• **Task prompt**
Please copy the listing that follows exactly, leaving out any pictures.

• **Dataset extract**
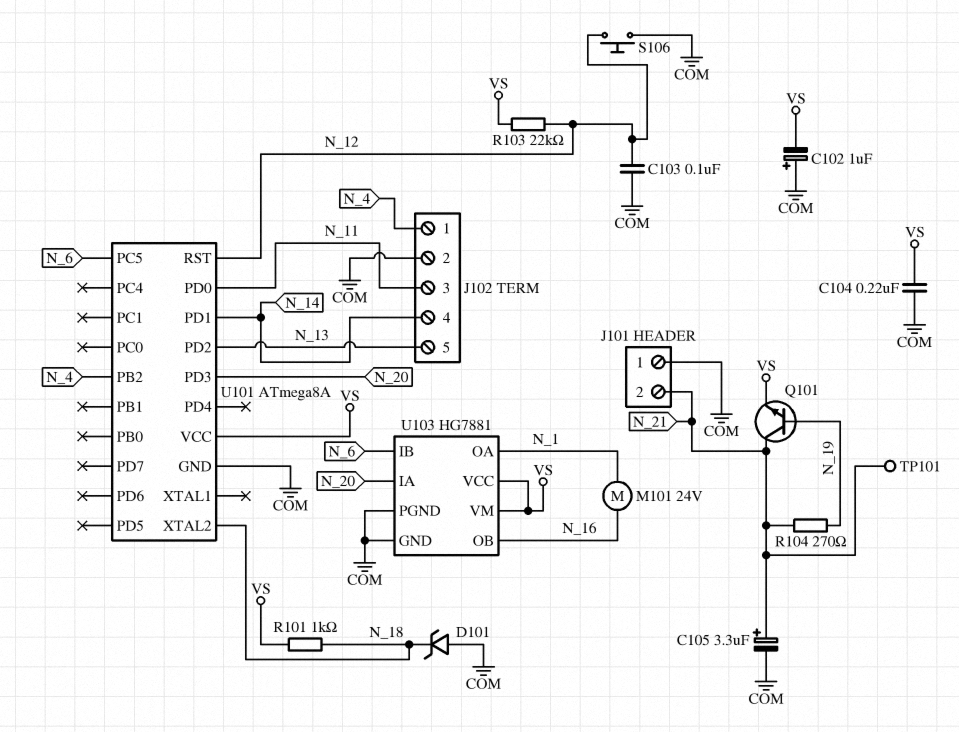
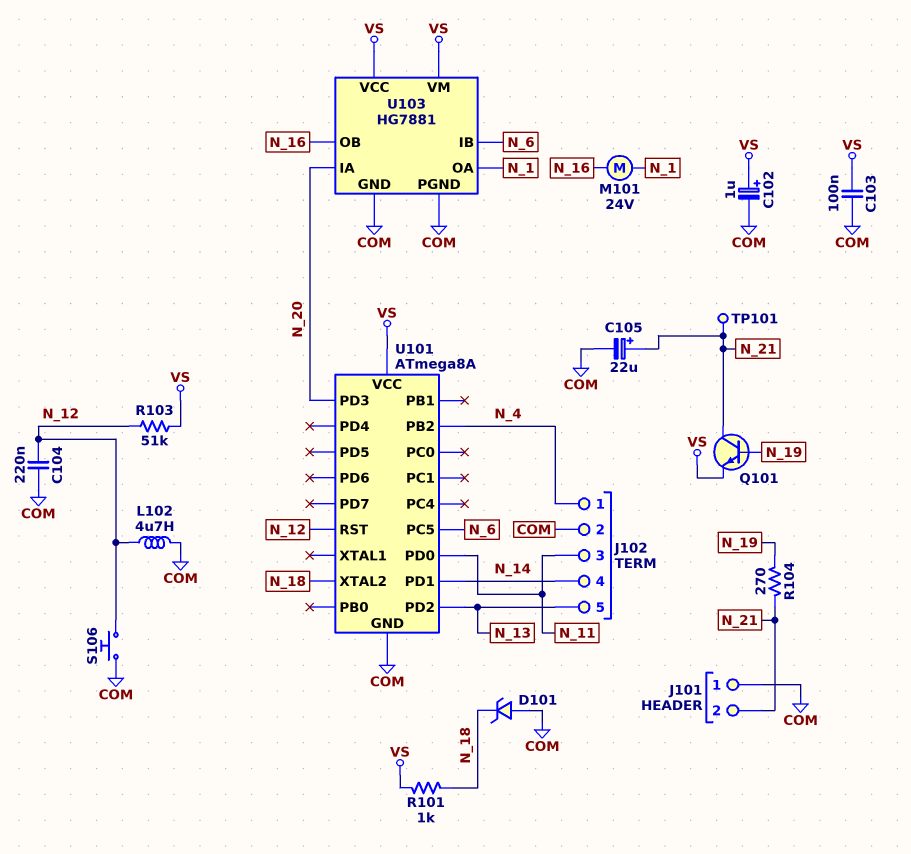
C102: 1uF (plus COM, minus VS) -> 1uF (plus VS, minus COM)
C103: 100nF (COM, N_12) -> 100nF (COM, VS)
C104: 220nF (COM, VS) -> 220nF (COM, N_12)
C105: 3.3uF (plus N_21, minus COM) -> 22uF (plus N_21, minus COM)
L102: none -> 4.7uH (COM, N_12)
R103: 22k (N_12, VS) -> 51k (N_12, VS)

• **Solution**
C102: 1uF (plus COM, minus VS) -> 1uF (plus VS, minus COM)
C103: 100nF (COM, N_12) -> 100nF (COM, VS)
C104: 220nF (COM, VS) -> 220nF (COM, N_12)
C105: 3.3uF (plus N_21, minus COM) -> 22uF (plus N_21, minus COM)
L102: none -> 4.7uH (COM, N_12)
R103: 22k (N_12, VS) -> 51k (N_12, VS)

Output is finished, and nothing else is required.